> _DATASET RECORDS_:
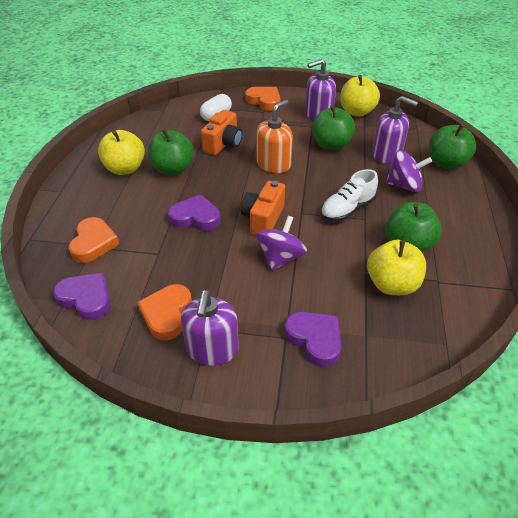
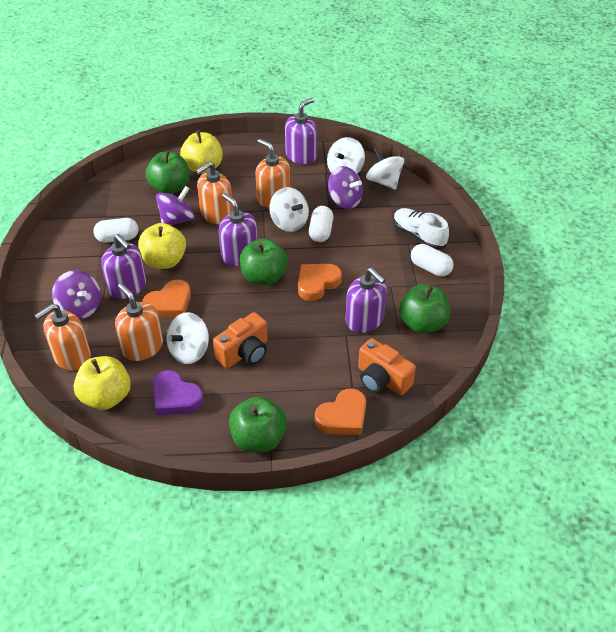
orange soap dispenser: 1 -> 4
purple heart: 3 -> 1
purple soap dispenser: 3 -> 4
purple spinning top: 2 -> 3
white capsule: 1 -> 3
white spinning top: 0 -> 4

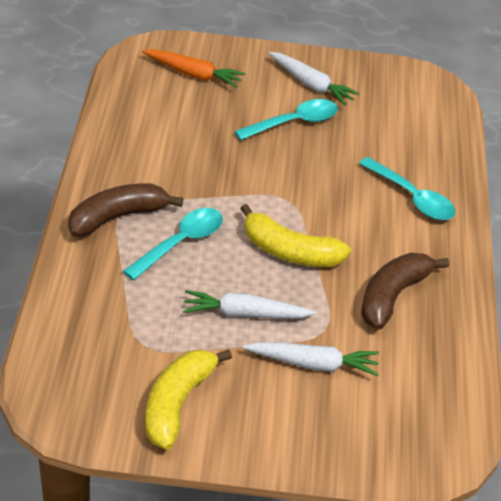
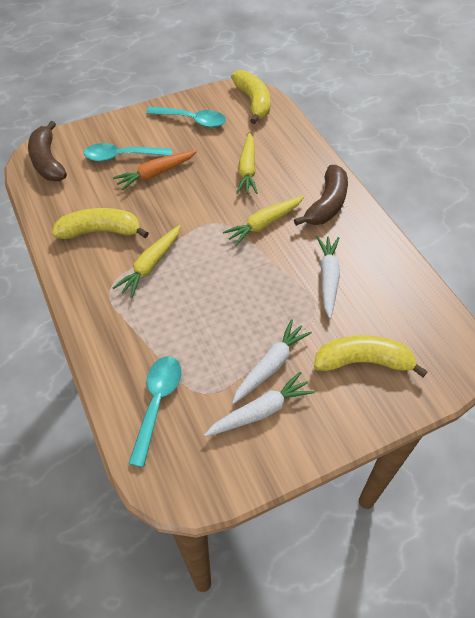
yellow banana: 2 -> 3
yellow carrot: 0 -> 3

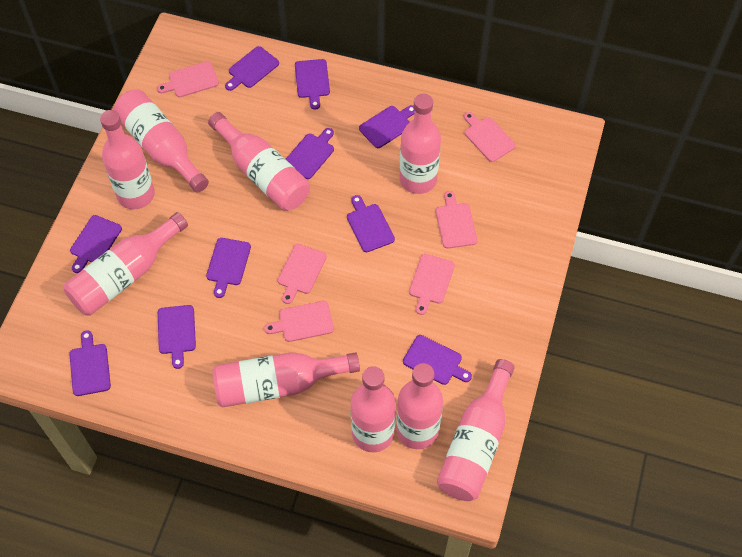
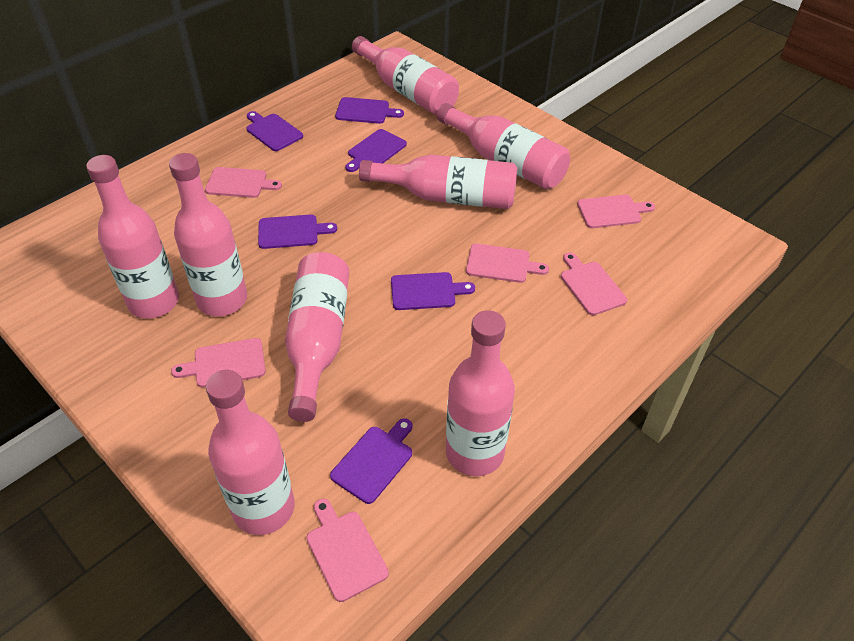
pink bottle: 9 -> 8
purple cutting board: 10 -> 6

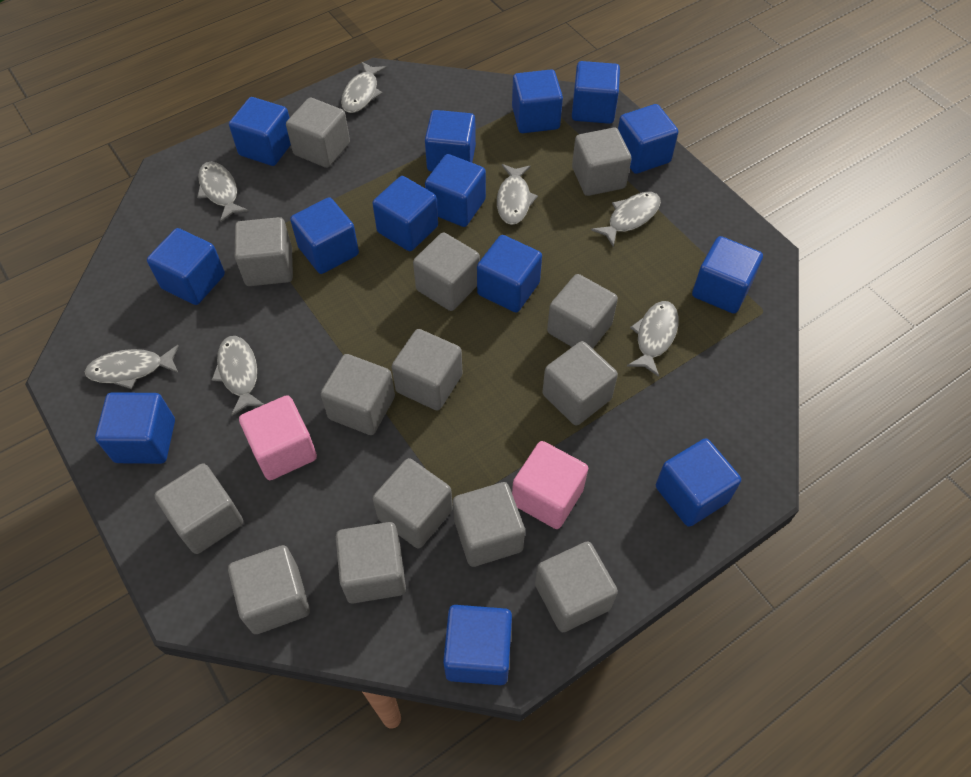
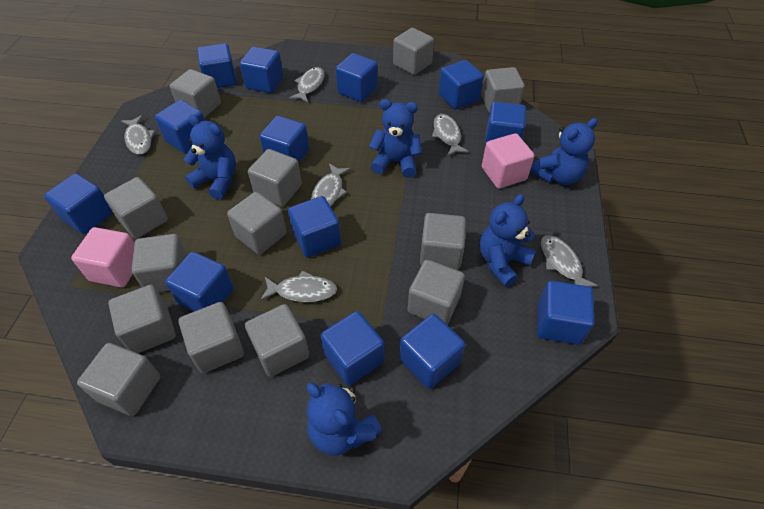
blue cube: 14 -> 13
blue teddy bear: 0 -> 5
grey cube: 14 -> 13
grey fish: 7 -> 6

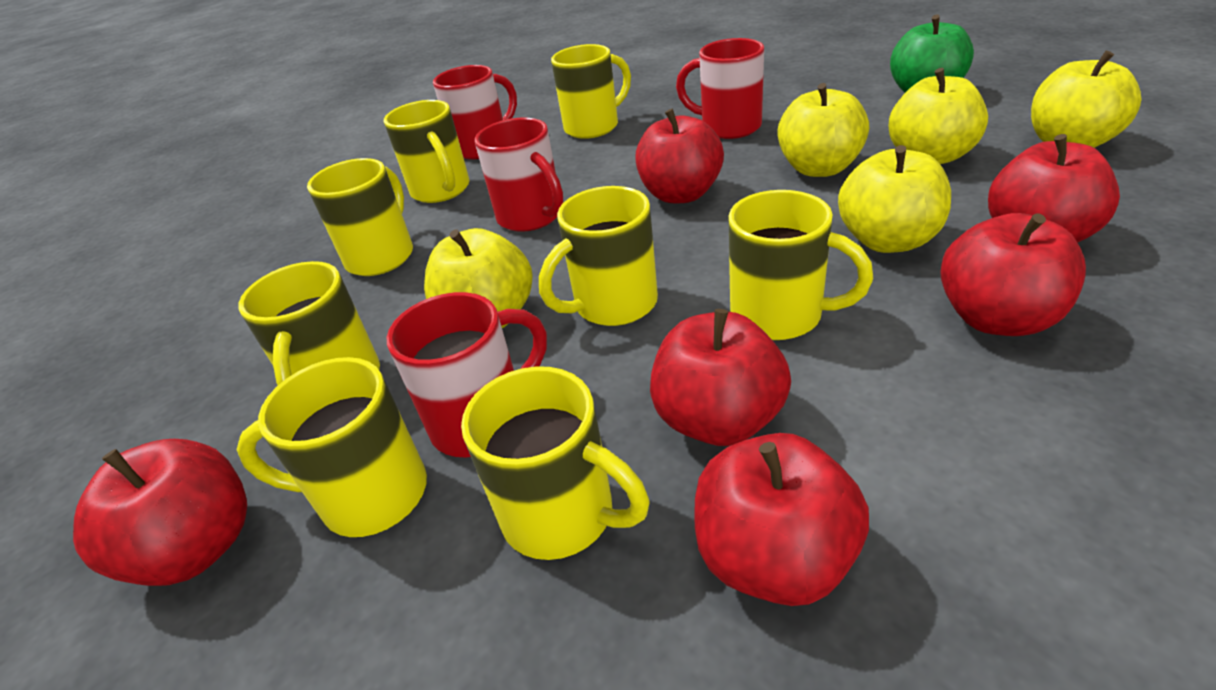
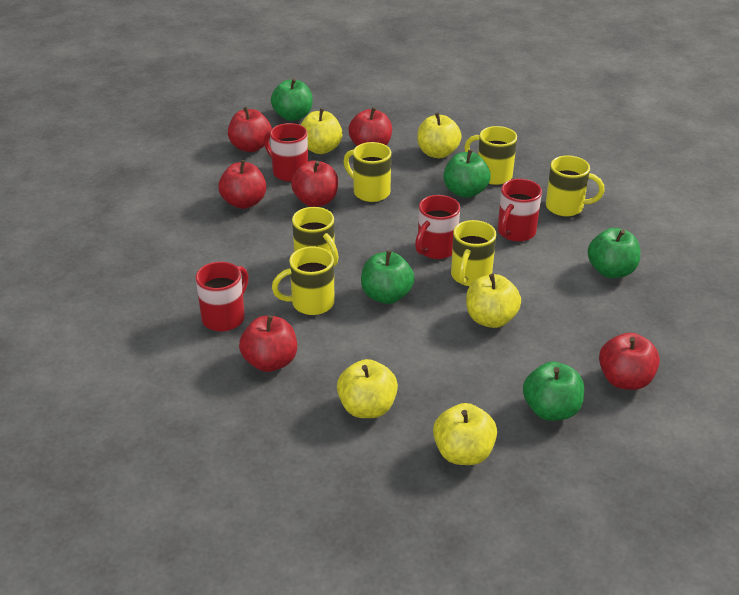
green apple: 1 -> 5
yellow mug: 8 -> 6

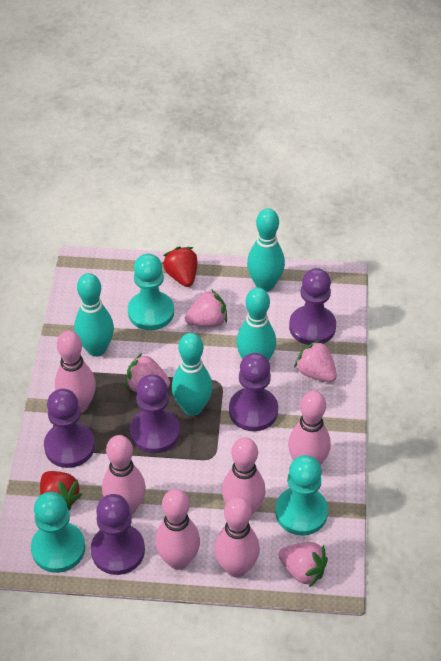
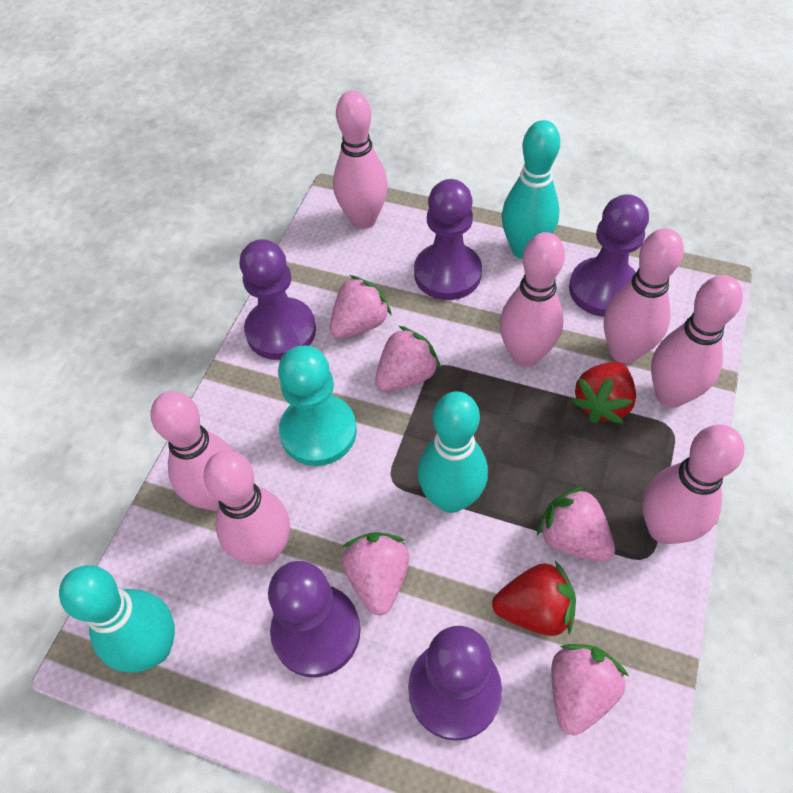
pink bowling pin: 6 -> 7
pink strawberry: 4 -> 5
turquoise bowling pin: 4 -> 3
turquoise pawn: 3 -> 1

> _EXERCISE DETAILS_:
Return exactly the lines from the one containing "pink bowling pin: 6 -> 7" to the last line of the data, and nothing more.

> _THE ANSWER_:
pink bowling pin: 6 -> 7
pink strawberry: 4 -> 5
turquoise bowling pin: 4 -> 3
turquoise pawn: 3 -> 1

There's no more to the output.